Task description:
Everything from the opening line of the listing below to the line that has "none -> red plate B10:B11 level 1", inclusive, should be returned exactly, except the pictures.

Materials provided:
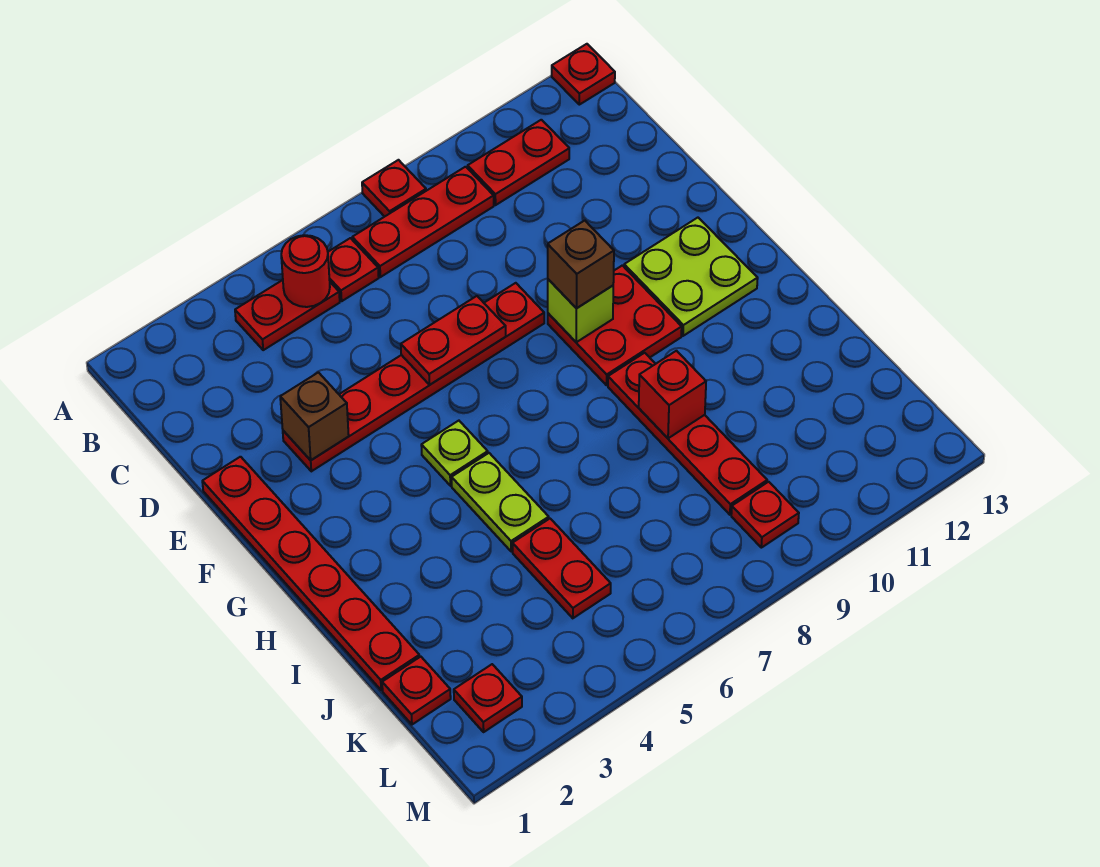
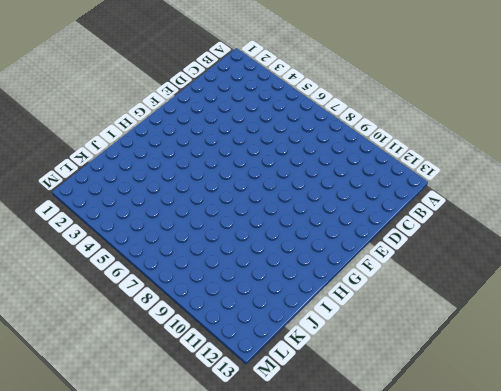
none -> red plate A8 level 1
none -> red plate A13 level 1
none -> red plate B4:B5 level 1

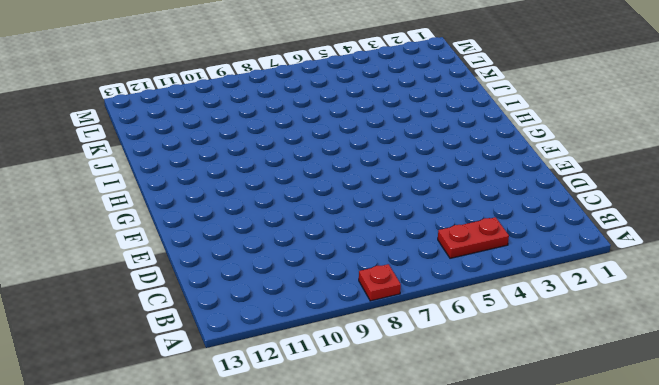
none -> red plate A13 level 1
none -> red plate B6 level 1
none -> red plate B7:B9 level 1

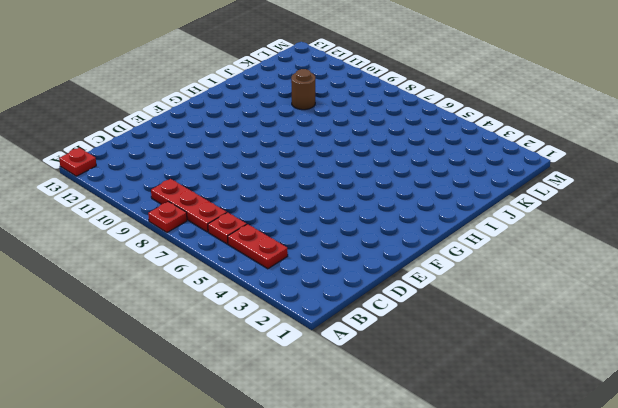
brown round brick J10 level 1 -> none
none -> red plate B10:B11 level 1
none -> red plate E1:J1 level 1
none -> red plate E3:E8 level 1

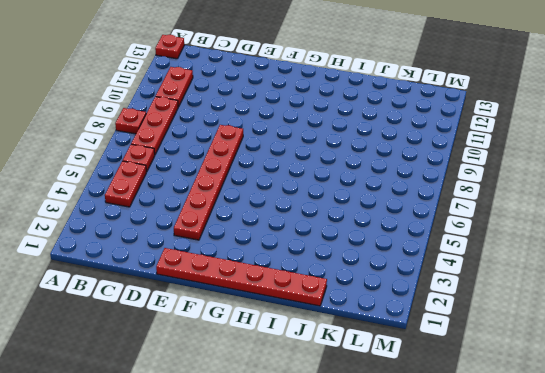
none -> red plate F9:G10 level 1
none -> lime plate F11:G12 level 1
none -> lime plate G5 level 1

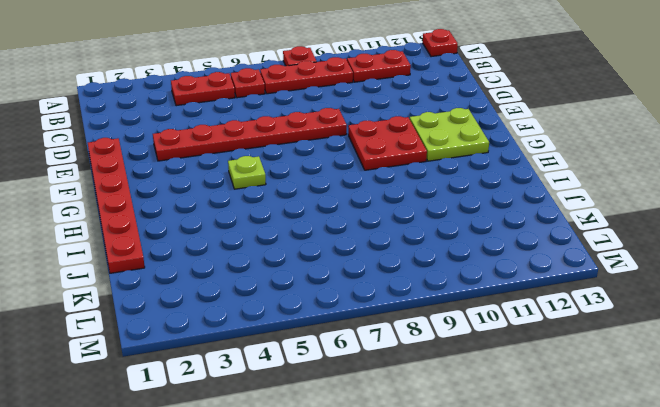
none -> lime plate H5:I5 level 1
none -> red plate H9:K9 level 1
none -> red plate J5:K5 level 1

Answer box:
none -> red plate A8 level 1
none -> red plate A13 level 1
none -> red plate B4:B5 level 1

none -> red plate A13 level 1
none -> red plate B6 level 1
none -> red plate B7:B9 level 1

brown round brick J10 level 1 -> none
none -> red plate B10:B11 level 1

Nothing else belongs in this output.